— Work instruction —
Reproduce, exactly and only, the lines of the data that follows from the one containing "C203: 33nF (AGND, LEVEL)" down to the one containing "R203: 16k (3V3, SCL) -> 18k (3V3, SCL)", without pictures.

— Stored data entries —
★ ★ ★
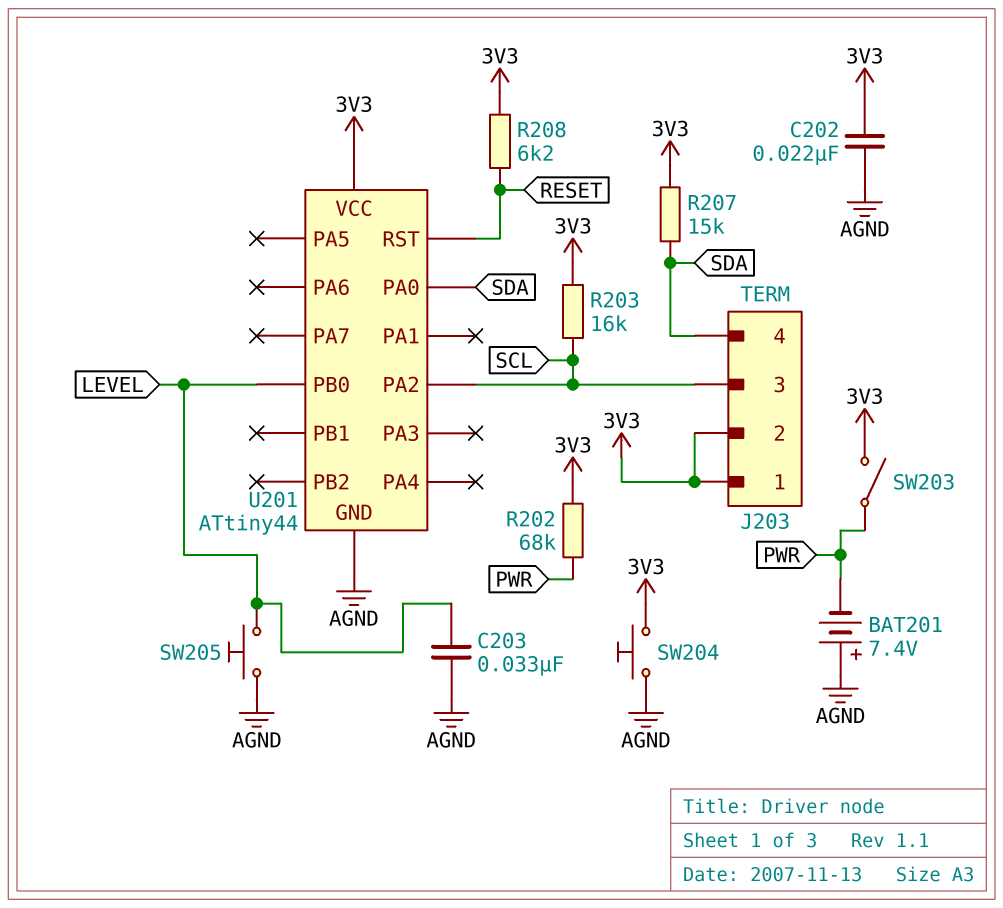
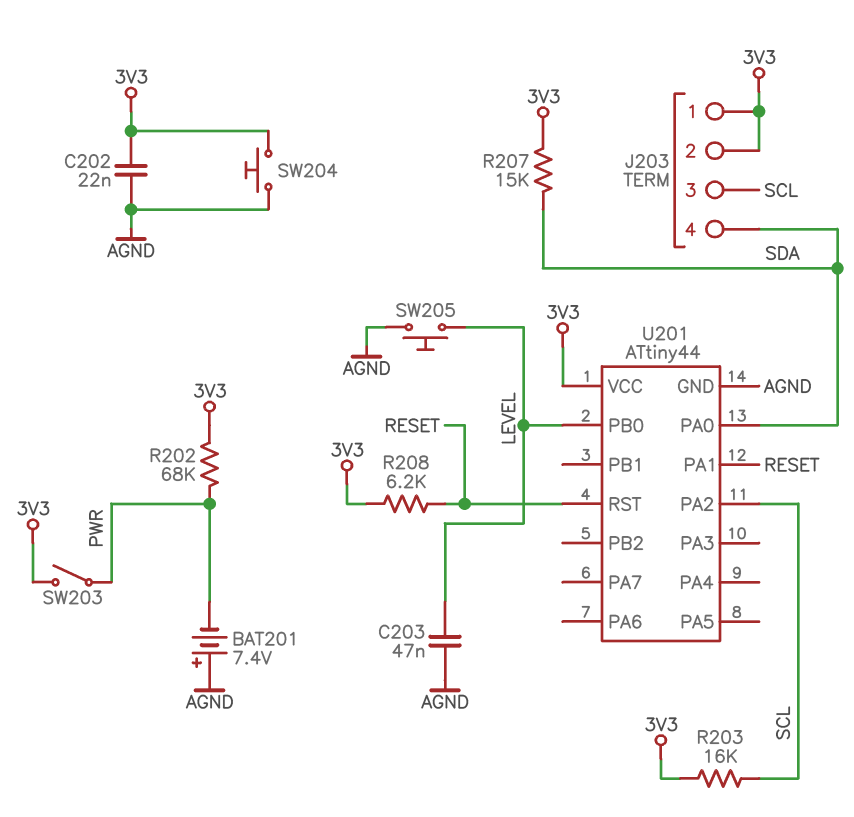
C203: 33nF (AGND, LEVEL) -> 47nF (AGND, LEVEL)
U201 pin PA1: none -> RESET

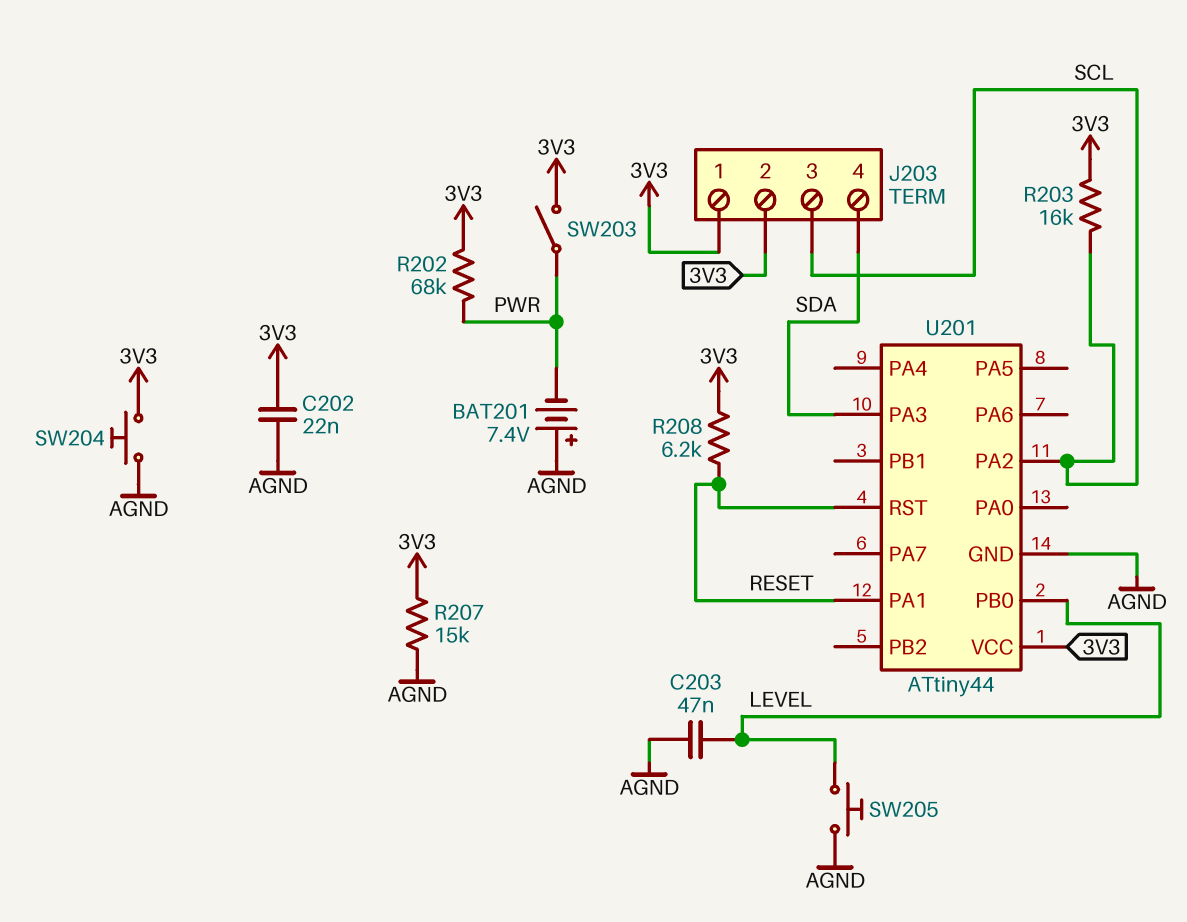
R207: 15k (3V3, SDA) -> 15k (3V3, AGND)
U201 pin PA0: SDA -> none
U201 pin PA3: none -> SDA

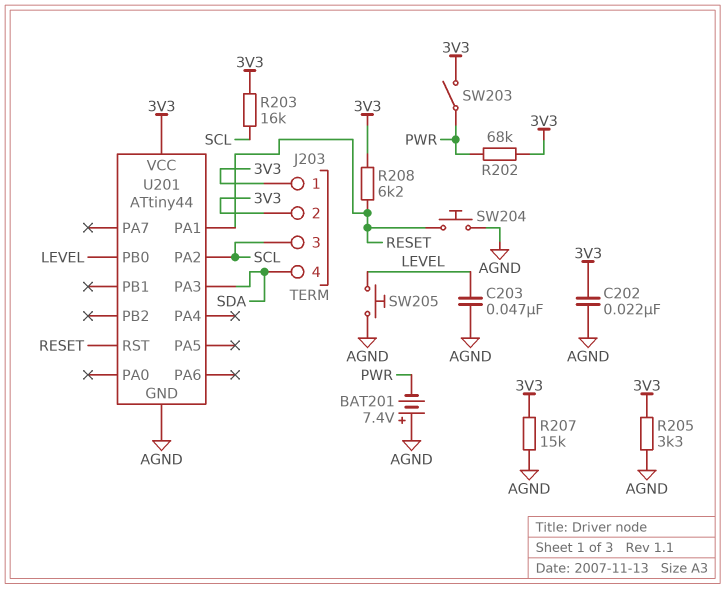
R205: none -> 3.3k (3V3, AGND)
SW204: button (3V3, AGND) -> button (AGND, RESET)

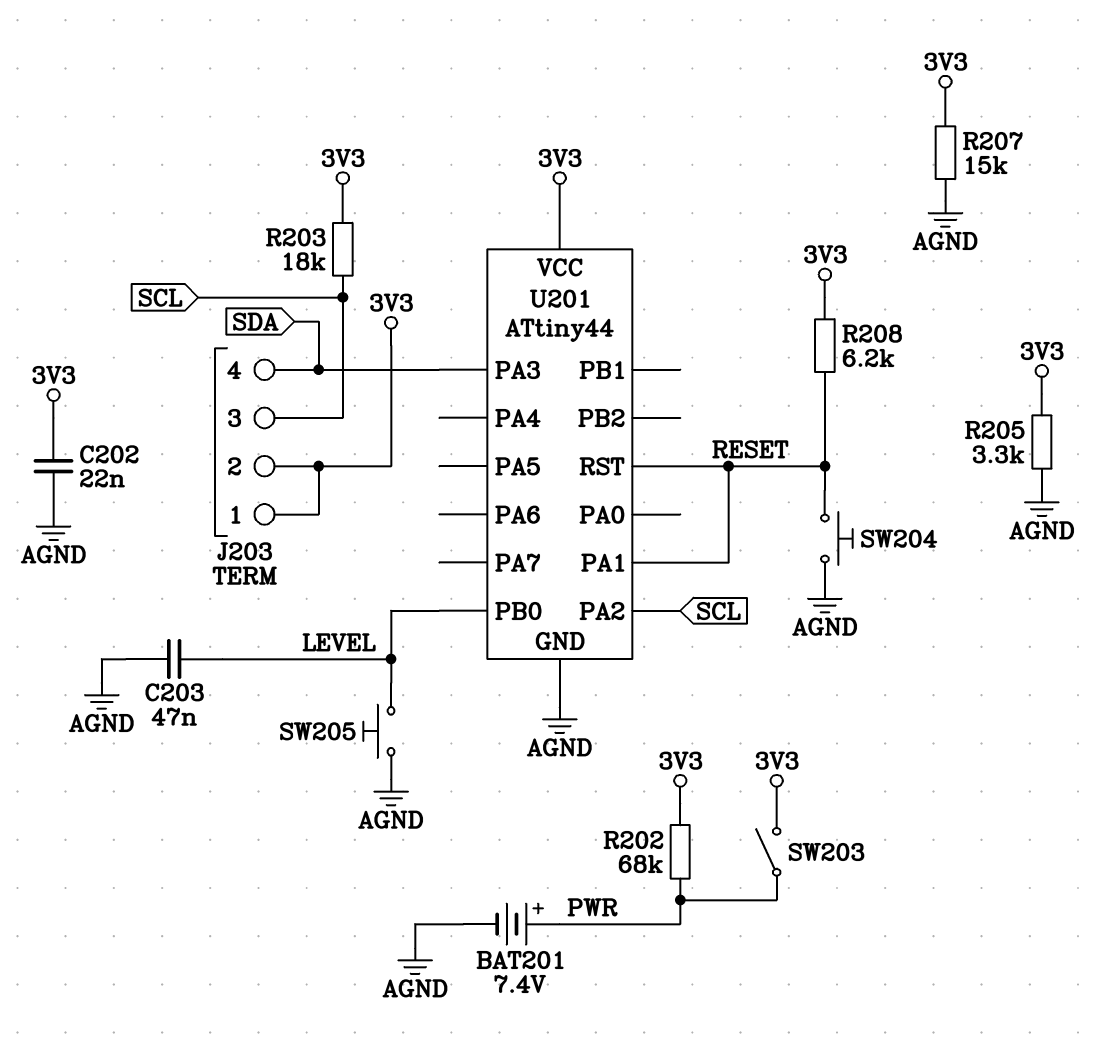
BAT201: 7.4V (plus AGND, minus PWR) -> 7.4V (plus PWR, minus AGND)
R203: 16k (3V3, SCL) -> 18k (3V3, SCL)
★ ★ ★
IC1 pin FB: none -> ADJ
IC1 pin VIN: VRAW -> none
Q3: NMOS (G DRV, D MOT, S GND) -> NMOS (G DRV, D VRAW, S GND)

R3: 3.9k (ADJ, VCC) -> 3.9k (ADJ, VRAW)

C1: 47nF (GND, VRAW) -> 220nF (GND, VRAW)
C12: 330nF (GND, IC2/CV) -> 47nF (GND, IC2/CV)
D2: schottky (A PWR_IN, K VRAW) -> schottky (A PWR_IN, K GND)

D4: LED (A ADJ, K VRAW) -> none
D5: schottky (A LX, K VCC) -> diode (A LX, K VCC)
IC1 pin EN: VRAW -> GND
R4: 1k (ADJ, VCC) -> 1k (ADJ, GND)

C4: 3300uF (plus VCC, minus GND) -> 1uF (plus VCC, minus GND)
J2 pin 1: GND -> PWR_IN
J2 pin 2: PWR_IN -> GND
★ ★ ★
— Written solution —
C203: 33nF (AGND, LEVEL) -> 47nF (AGND, LEVEL)
U201 pin PA1: none -> RESET

R207: 15k (3V3, SDA) -> 15k (3V3, AGND)
U201 pin PA0: SDA -> none
U201 pin PA3: none -> SDA

R205: none -> 3.3k (3V3, AGND)
SW204: button (3V3, AGND) -> button (AGND, RESET)

BAT201: 7.4V (plus AGND, minus PWR) -> 7.4V (plus PWR, minus AGND)
R203: 16k (3V3, SCL) -> 18k (3V3, SCL)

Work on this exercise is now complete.